Object correspondence data:
====================

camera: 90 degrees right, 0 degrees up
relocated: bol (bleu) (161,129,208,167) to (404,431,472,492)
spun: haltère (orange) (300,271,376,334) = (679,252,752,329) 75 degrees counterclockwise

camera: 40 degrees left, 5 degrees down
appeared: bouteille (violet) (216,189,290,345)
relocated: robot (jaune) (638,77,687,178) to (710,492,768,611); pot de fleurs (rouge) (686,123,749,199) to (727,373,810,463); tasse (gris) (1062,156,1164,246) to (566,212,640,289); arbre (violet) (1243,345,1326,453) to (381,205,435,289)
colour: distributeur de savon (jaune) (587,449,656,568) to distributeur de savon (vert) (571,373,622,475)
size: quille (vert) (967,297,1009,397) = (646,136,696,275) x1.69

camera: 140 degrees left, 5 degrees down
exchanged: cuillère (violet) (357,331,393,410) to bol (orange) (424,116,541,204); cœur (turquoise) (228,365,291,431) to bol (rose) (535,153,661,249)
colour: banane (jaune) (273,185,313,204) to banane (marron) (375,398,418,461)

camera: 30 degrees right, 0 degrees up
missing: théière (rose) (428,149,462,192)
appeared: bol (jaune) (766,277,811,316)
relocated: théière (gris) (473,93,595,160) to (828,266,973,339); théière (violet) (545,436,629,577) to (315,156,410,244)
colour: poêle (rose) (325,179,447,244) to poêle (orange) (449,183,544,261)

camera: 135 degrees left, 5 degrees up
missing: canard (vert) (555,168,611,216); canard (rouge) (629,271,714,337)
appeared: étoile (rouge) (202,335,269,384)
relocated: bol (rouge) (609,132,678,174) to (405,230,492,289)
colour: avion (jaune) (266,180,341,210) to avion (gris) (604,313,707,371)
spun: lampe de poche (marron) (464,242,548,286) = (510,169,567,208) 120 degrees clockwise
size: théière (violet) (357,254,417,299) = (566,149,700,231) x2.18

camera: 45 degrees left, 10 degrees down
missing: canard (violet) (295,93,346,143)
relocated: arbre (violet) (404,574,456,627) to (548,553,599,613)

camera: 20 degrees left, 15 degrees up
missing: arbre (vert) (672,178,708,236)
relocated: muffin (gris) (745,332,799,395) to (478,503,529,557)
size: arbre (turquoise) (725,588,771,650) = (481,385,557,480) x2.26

====================

From the entries above, select each line containing the string "spun".

spun: haltère (orange) (300,271,376,334) = (679,252,752,329) 75 degrees counterclockwise
spun: lampe de poche (marron) (464,242,548,286) = (510,169,567,208) 120 degrees clockwise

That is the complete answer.